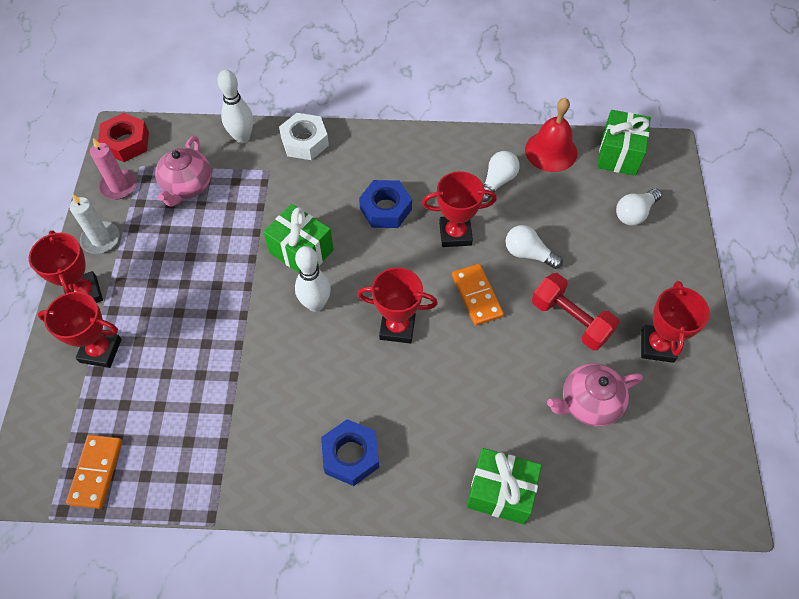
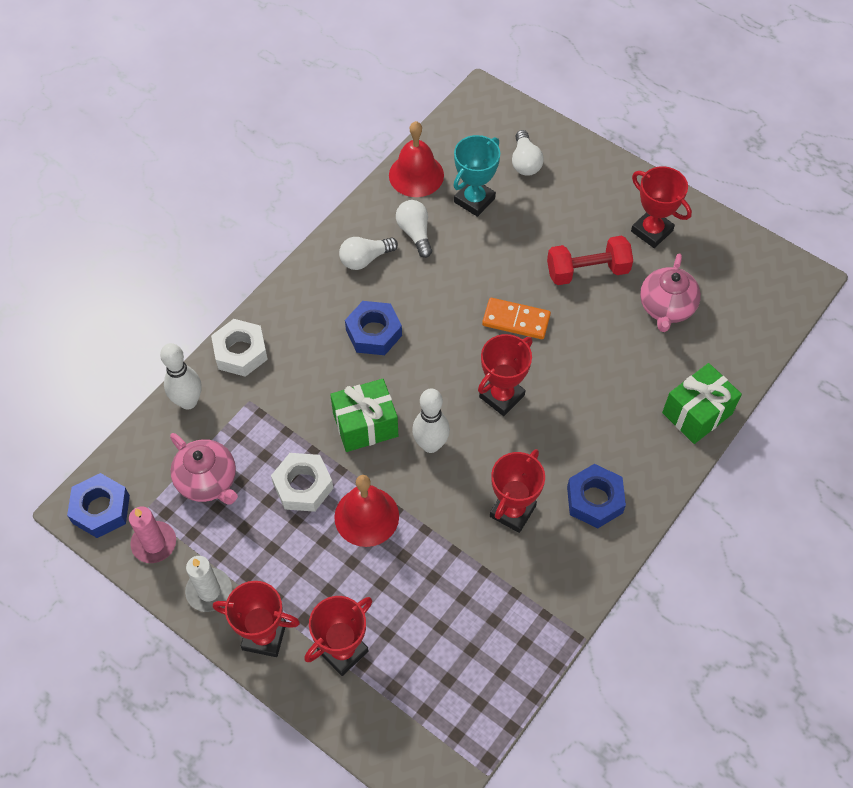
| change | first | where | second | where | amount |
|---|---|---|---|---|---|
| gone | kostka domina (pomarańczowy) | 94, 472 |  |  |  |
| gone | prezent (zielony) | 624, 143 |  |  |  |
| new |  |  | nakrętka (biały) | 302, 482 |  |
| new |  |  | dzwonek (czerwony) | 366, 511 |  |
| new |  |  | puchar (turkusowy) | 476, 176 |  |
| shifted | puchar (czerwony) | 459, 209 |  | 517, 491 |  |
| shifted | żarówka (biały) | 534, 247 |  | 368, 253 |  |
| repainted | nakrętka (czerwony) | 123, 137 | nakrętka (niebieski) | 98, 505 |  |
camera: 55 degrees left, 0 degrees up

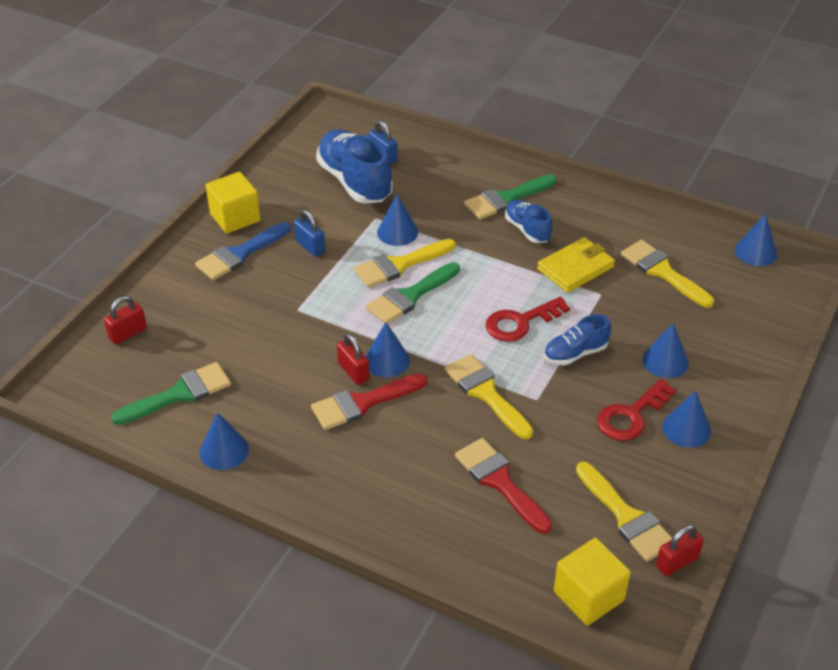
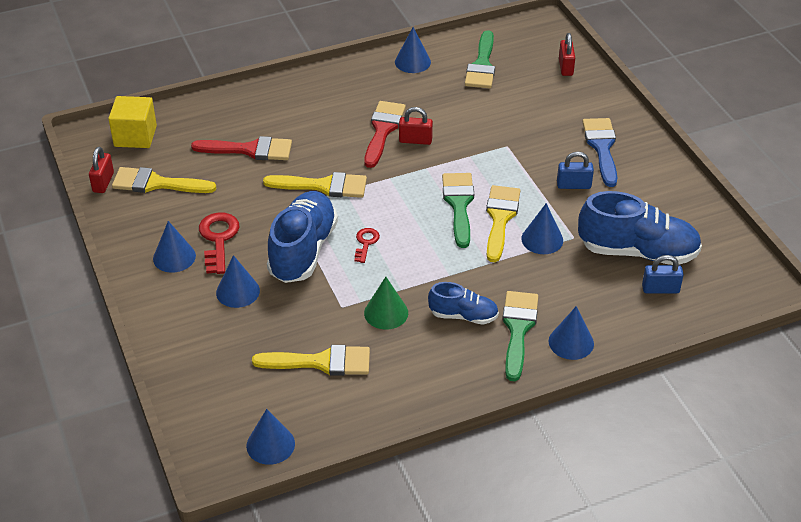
| change | first | where | second | where | amount |
|---|---|---|---|---|---|
| gone | sześcian (żółty) | 233, 203 |  |  |  |
| shifted | stożek (niebieski) | 387, 349 |  | 571, 333 |  |
| swapped | portfel (żółty) | 576, 265 | stożek (zielony) | 386, 303 |  |
| scaled | klucz (czerwony) | 527, 319 |  | 367, 245 | x0.57 |
| scaled | but (niebieski) | 577, 340 |  | 302, 237 | x1.81 |
camera: 130 degrees right, 0 degrees up

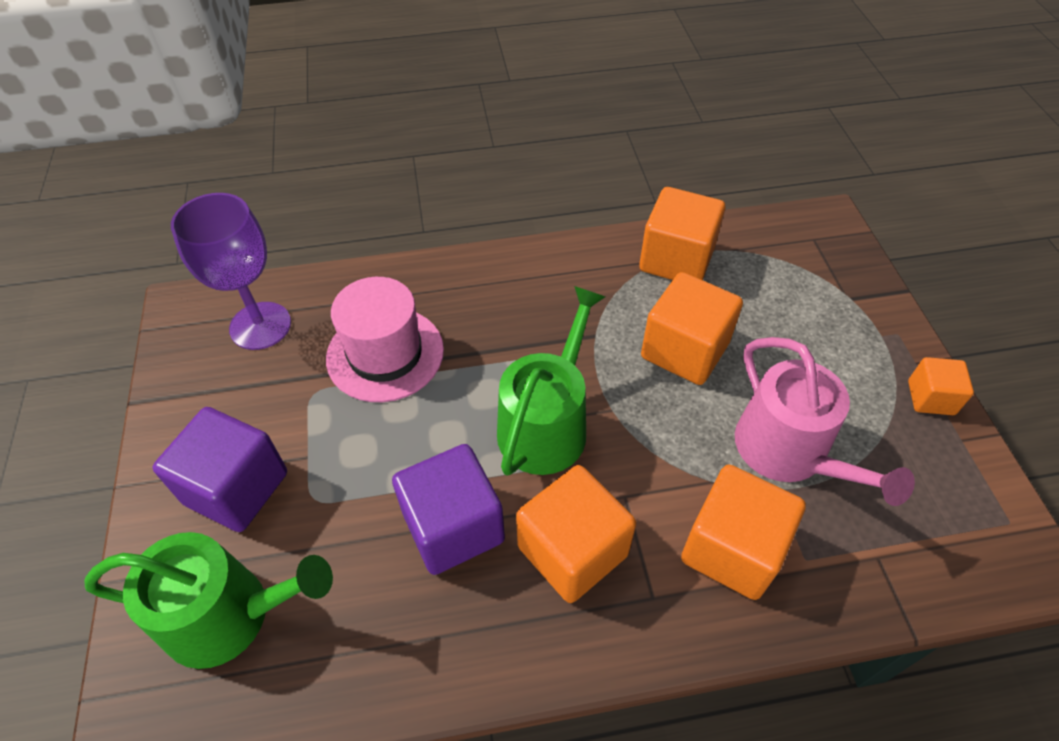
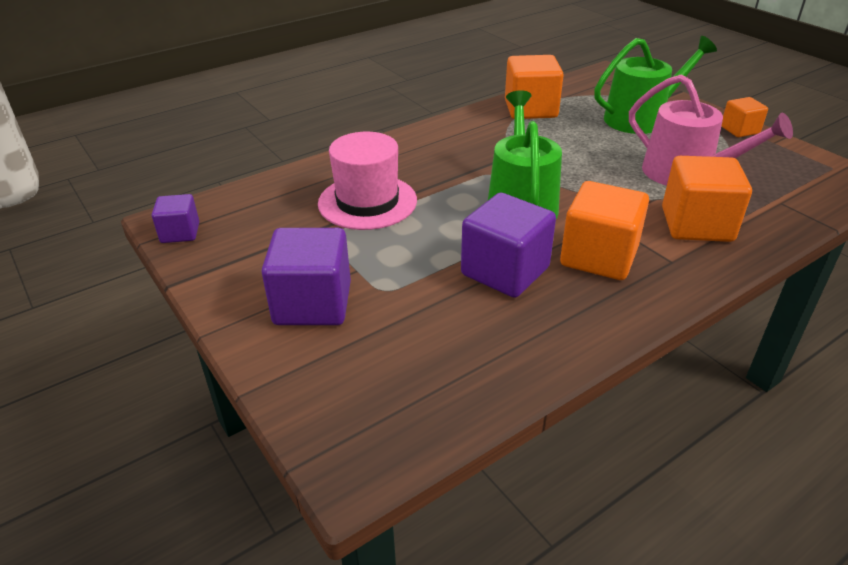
| change | first | where | second | where | amount |
|---|---|---|---|---|---|
| gone | kielich (fioletowy) | 231, 271 |  |  |  |
| gone | sześcian (pomarańczowy) | 692, 328 |  |  |  |
| new |  |  | sześcian (fioletowy) | 175, 218 |  |
| shifted | konewka (zielony) | 208, 600 |  | 655, 85 |  |
camera: 25 degrees left, 15 degrees down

=-=-=-=-=

#### [Task requirements]
Looking at the entries above, state the number of lines that contain "puchar" and add nothing more.

#### [Solution below]
2